[[ MATERIAL FOR THIS EXERCISE open ]]

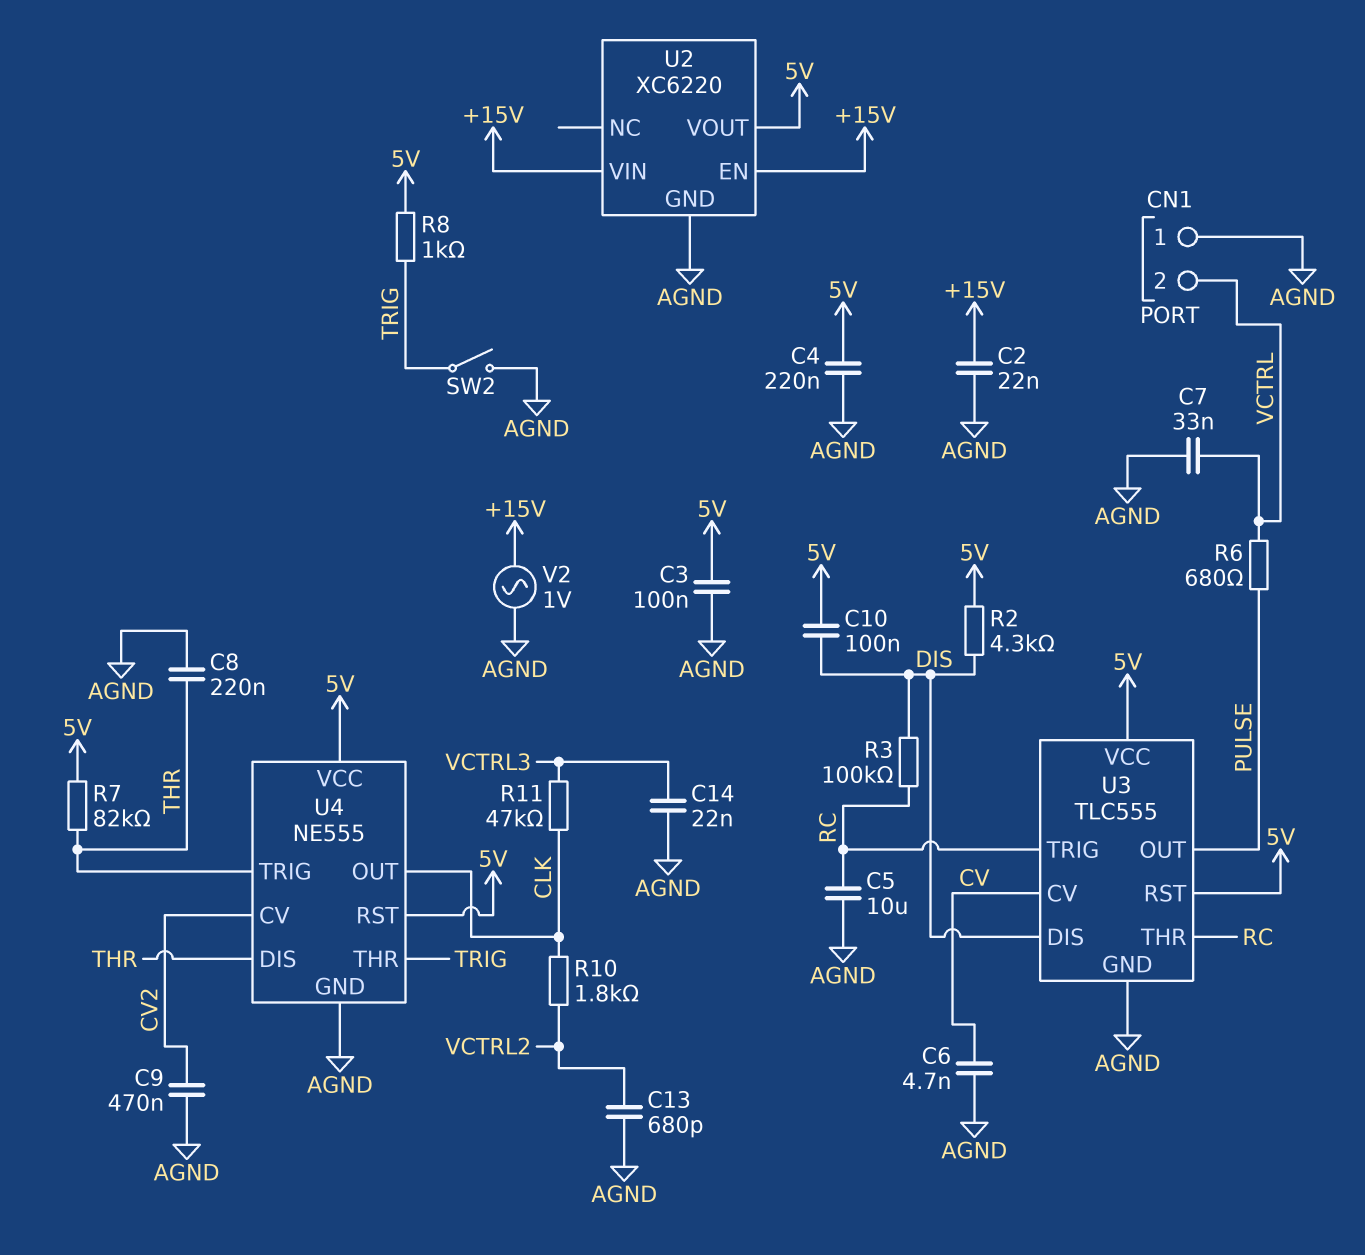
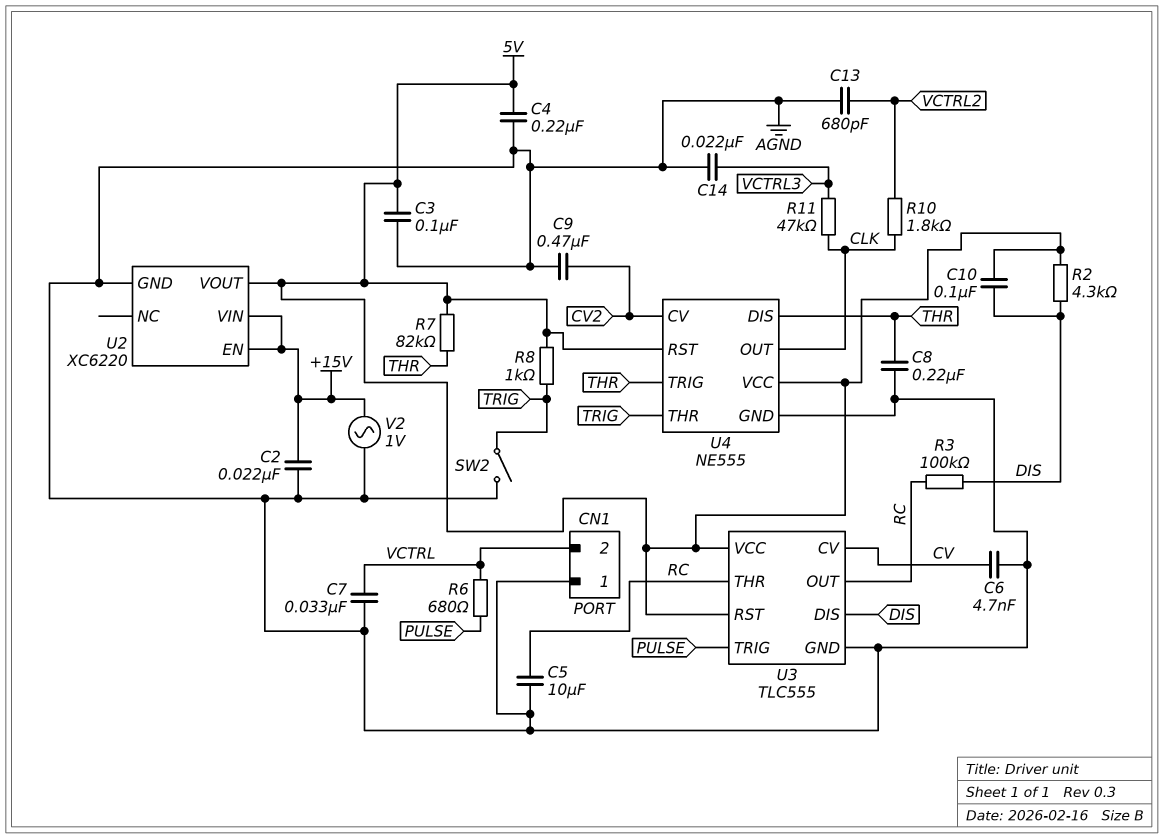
U3 pin OUT: PULSE -> RC
U3 pin TRIG: RC -> PULSE

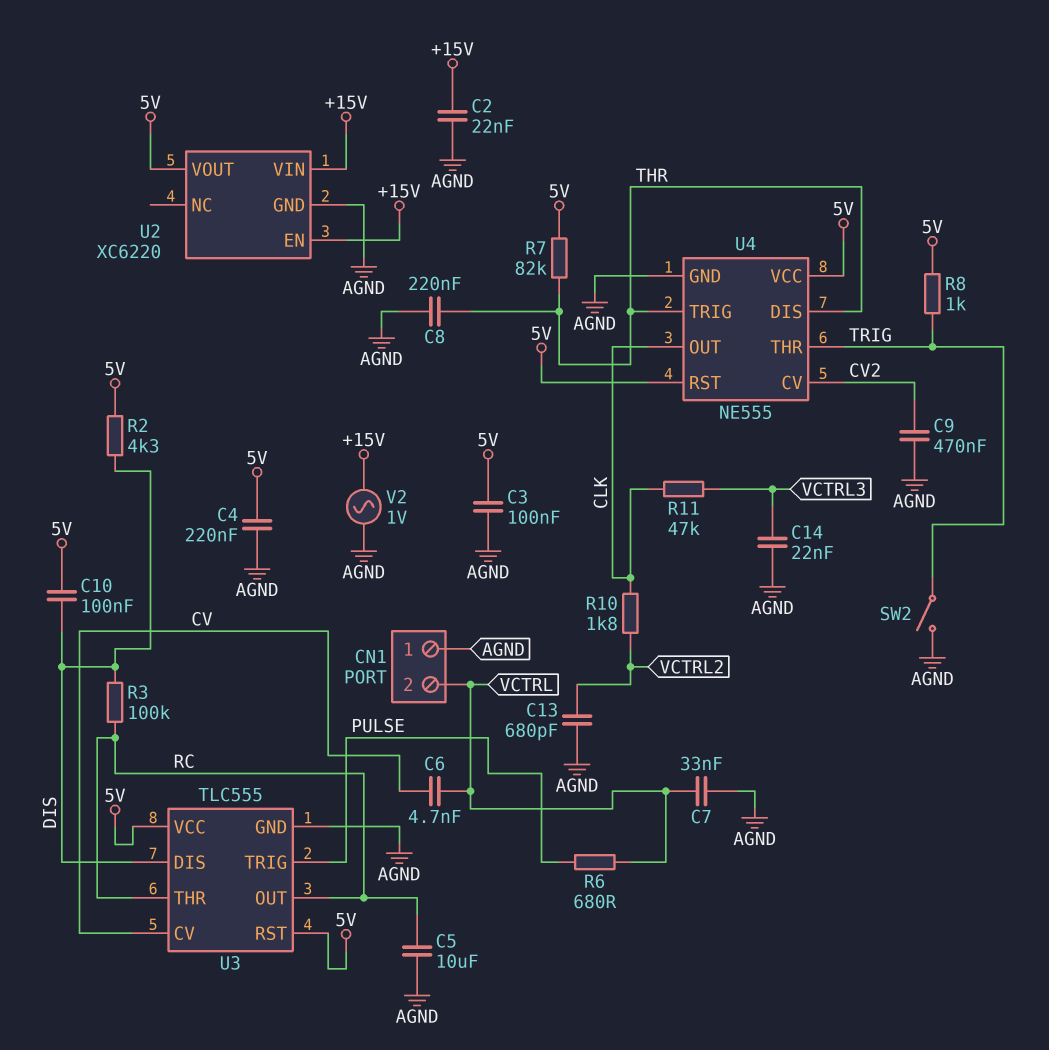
C6: 4.7nF (AGND, CV) -> 4.7nF (CV, VCTRL)

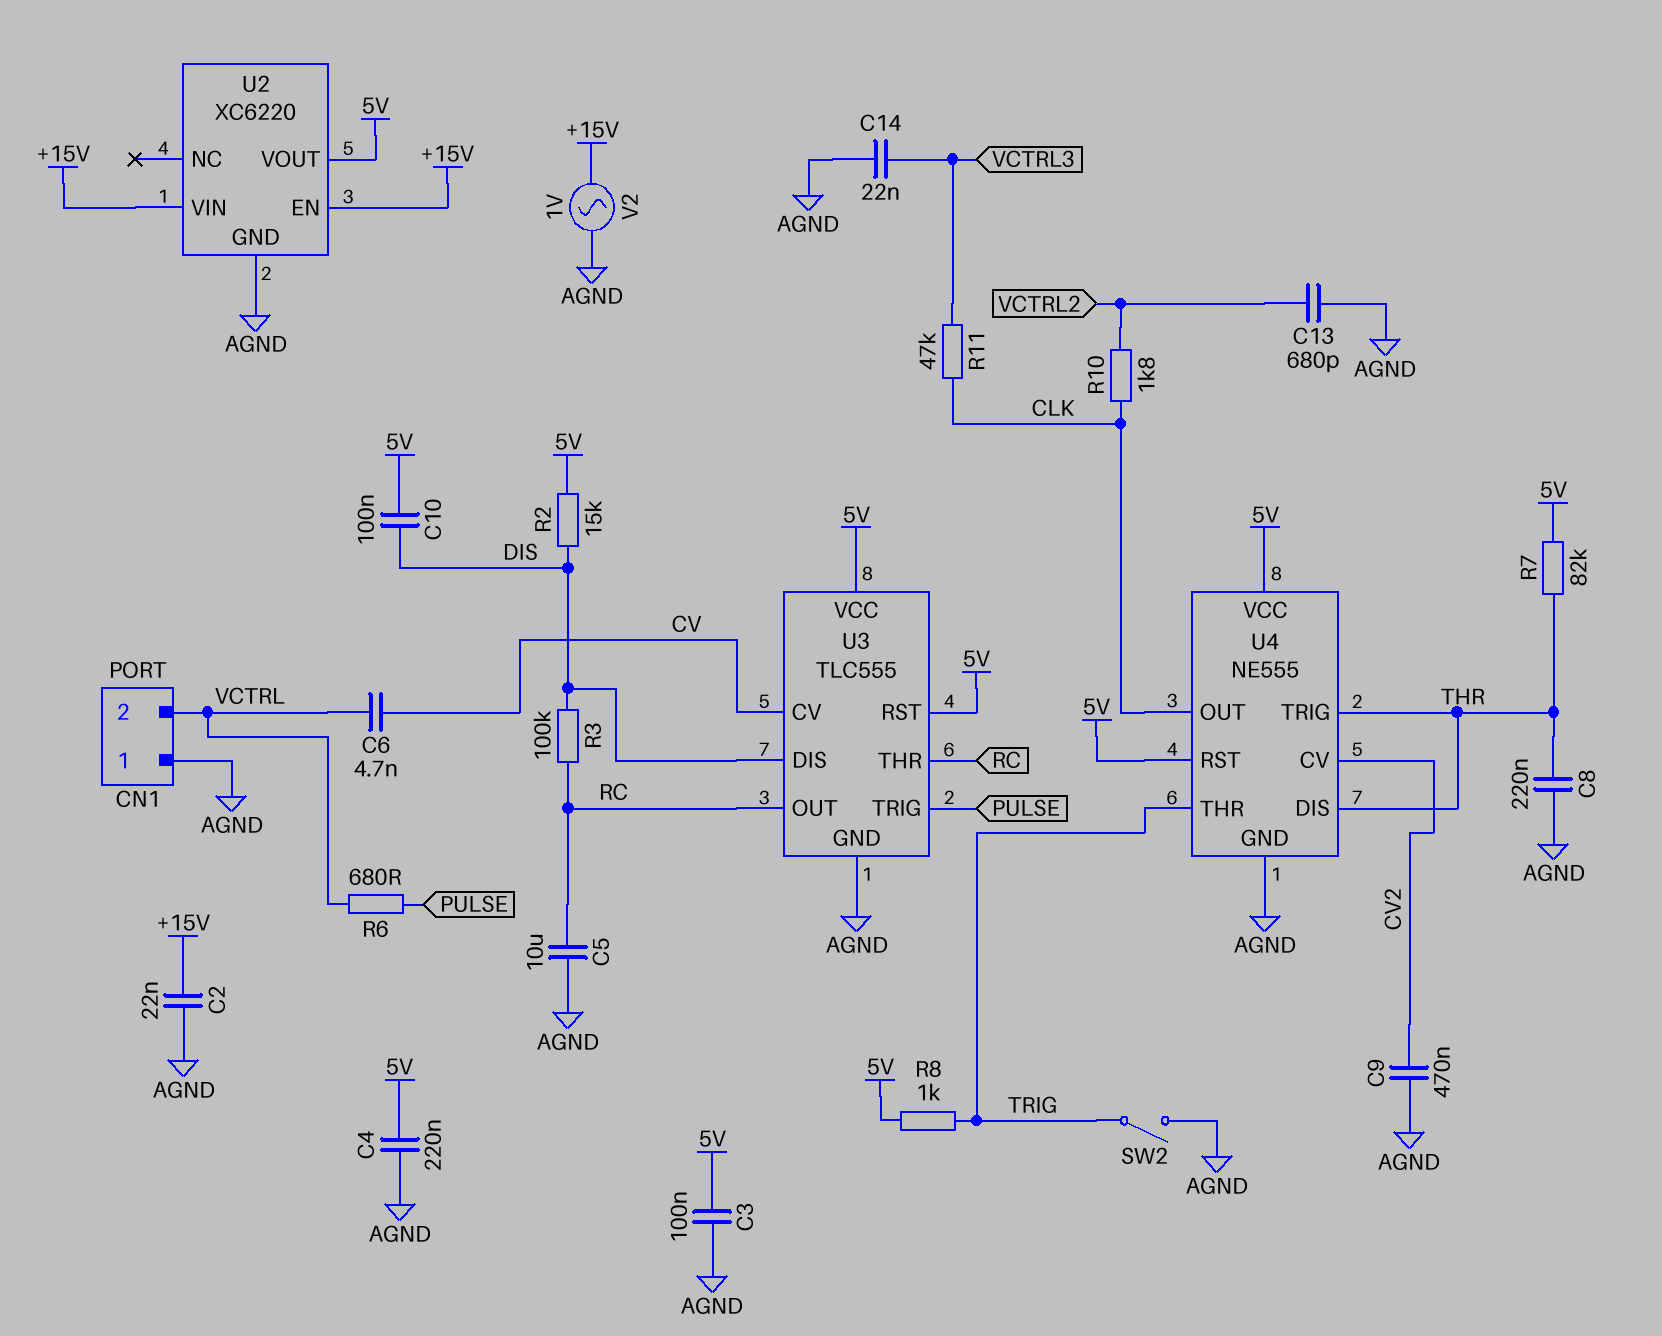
C7: 33nF (AGND, VCTRL) -> none
R2: 4.3k (5V, DIS) -> 15k (5V, DIS)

[[ MATERIAL FOR THIS EXERCISE closed ]]

- _PROBLEM STATEMENT_: Note how many lines in the data above contain "PULSE", then state that number alone.

- _REPLY TO THE TASK_: 2